| Excerpted data |
###
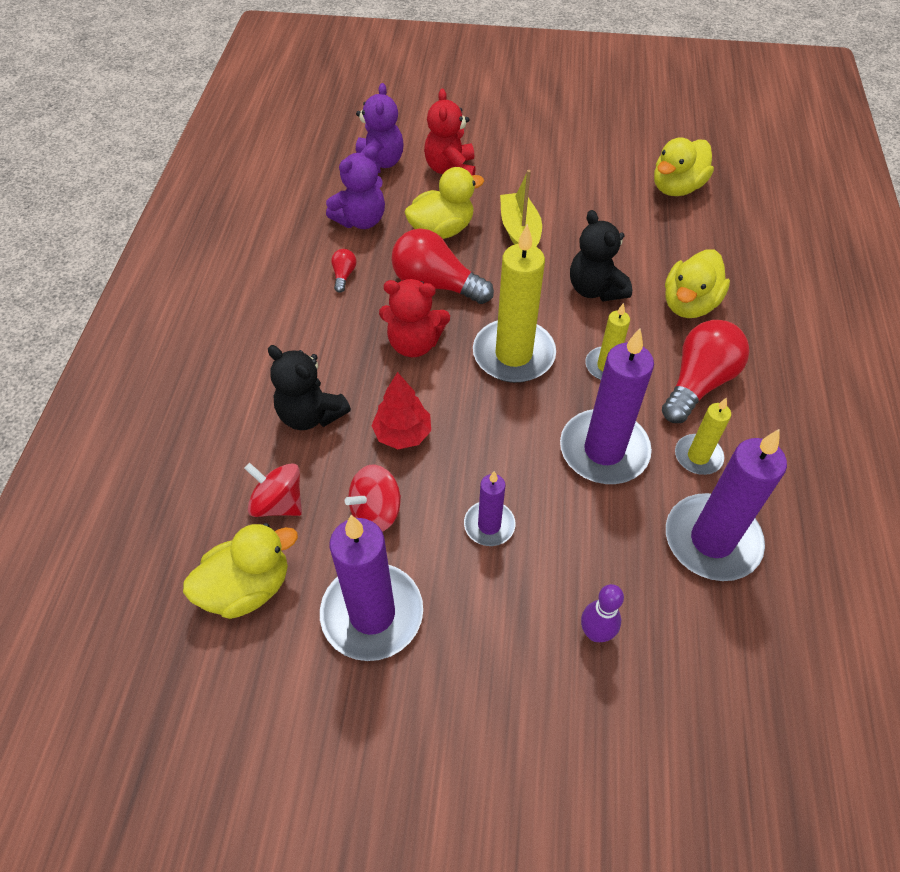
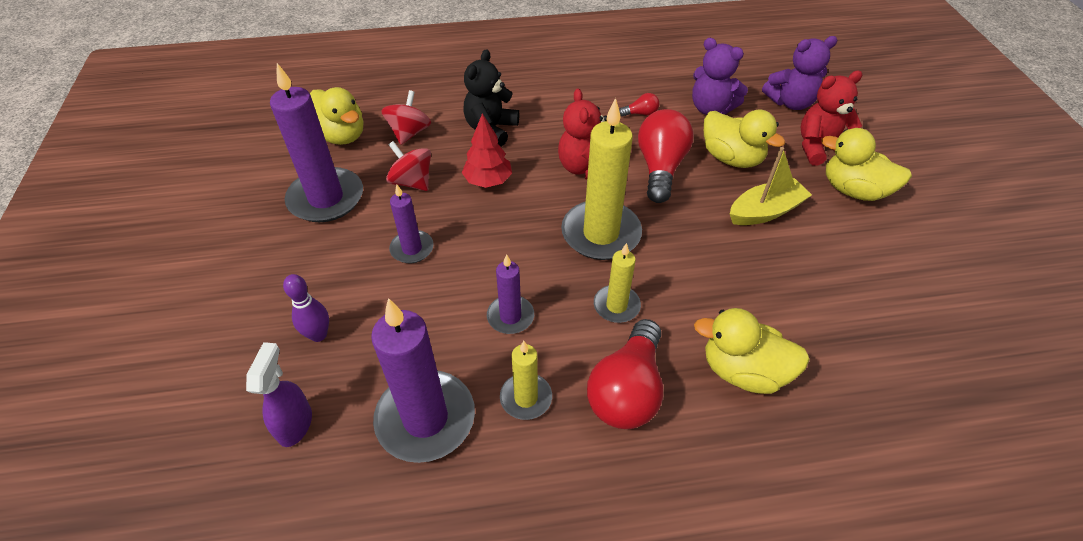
camera: 75 degrees right, 5 degrees down
purple candle [560,328,654,484] -> purple candle [487,254,534,334], size x0.54
black teddy bear [570,210,632,301] -> none
yellow duck [654,137,714,196] -> yellow duck moved to [821,128,912,201]
red light bulb [662,320,750,423] -> red light bulb turned 90 degrees clockwise [587,319,663,429]
none -> purple spray bottle [246,342,312,447]

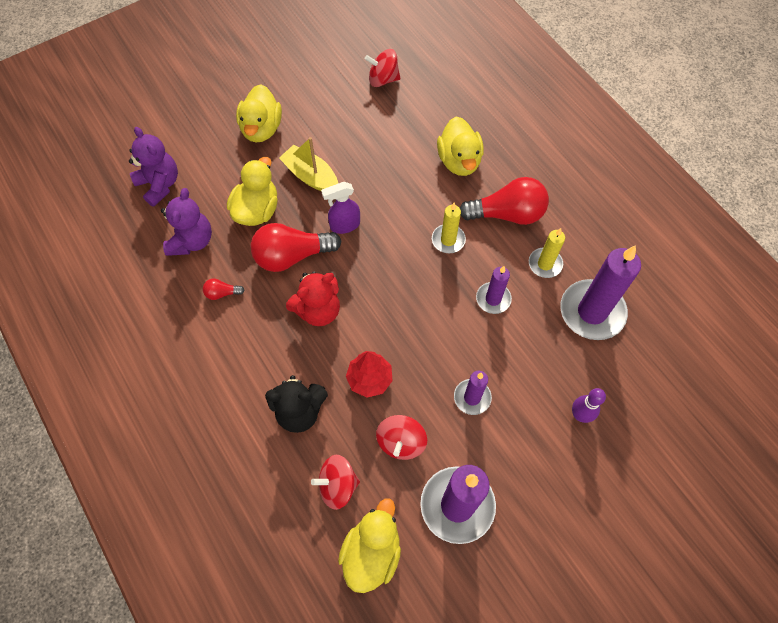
camera: 115 degrees left, 15 degrees up
purple spray bottle [246,342,312,447] -> purple spray bottle moved to [321,182,360,234]
yellow candle [561,98,642,260] -> none
red light bulb [619,93,659,117] -> red light bulb turned 60 degrees counterclockwise [203,279,245,300]
red teddy bear [800,71,862,166] -> none
none -> red spinning top [365,49,400,87]

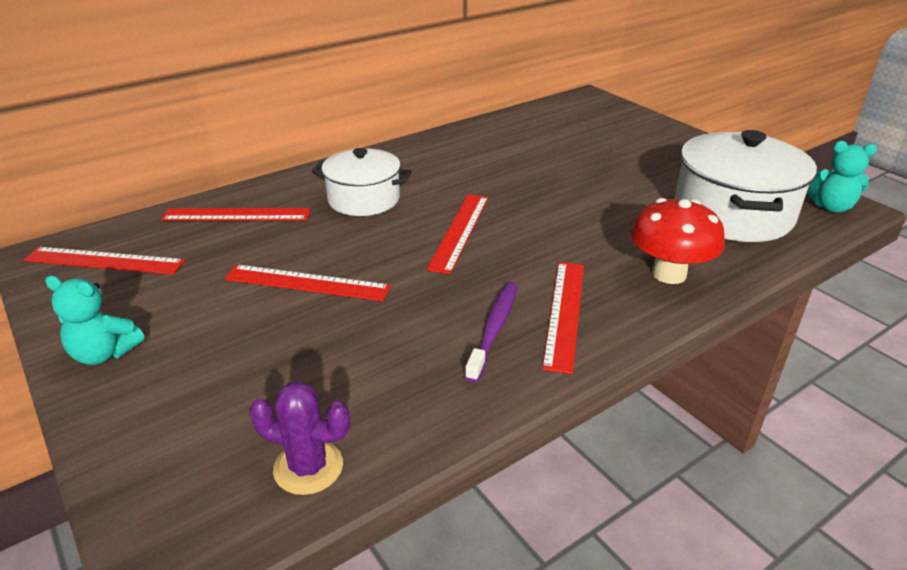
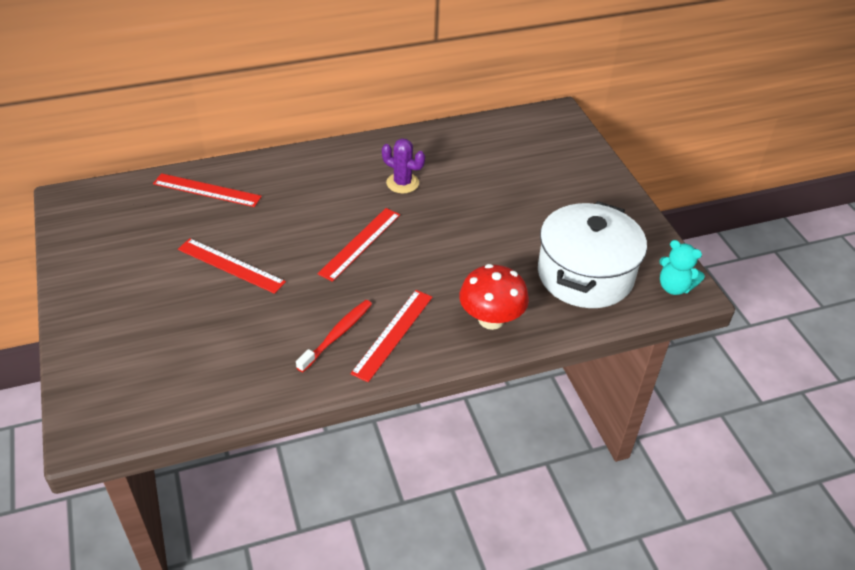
camera: 15 degrees right, 10 degrees up
red ruler [24,247,185,275] -> none
turquoise teddy bear [45,276,145,365] -> none
purple cactus [249,381,350,495] -> purple cactus moved to [382,138,425,193]
white pot [312,148,412,216] -> none
purple toothbrush [465,282,518,383] -> red toothbrush [296,300,372,372]

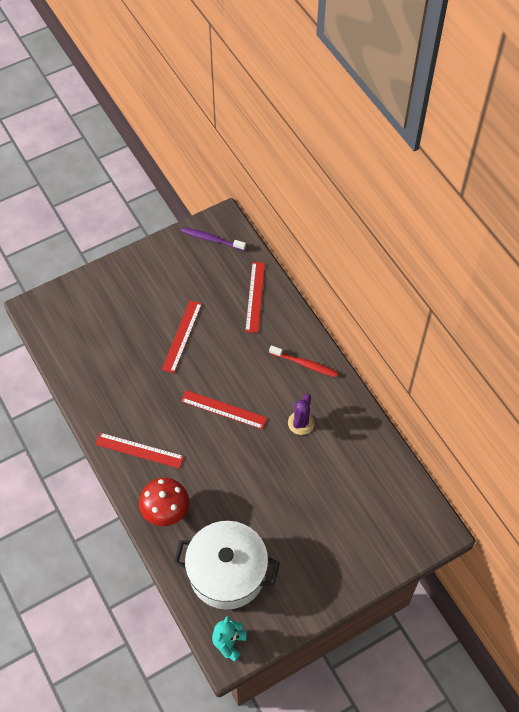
camera: 80 degrees right, 15 degrees up
red toothbrush [296,300,372,372] -> red toothbrush moved to [269,345,338,377]
none -> purple toothbrush [181,227,246,251]

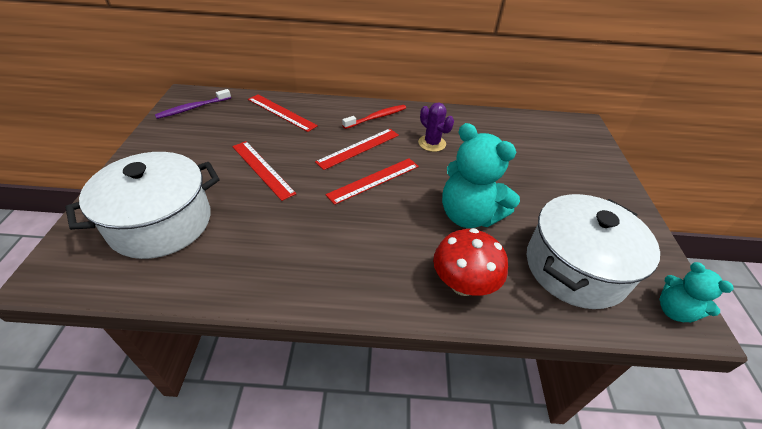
camera: 60 degrees left, 15 degrees down
red ruler [95,433,184,469] -> red ruler moved to [315,129,399,170]
none -> white pot [65,152,219,259]
none -> turquoise teddy bear [442,123,520,228]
###
| What the exercise asks |
The lines above starting at the one that holds "yellow candle [561,98,642,260] -> none" and ending at the one that holds "camera: 80 degrees right, 15 degrees up" are to be written out exactly, ends included, and no pictures are to be copied.

| Answer box |
yellow candle [561,98,642,260] -> none
red light bulb [619,93,659,117] -> red light bulb turned 60 degrees counterclockwise [203,279,245,300]
red teddy bear [800,71,862,166] -> none
none -> red spinning top [365,49,400,87]

camera: 15 degrees right, 10 degrees up
red ruler [24,247,185,275] -> none
turquoise teddy bear [45,276,145,365] -> none
purple cactus [249,381,350,495] -> purple cactus moved to [382,138,425,193]
white pot [312,148,412,216] -> none
purple toothbrush [465,282,518,383] -> red toothbrush [296,300,372,372]

camera: 80 degrees right, 15 degrees up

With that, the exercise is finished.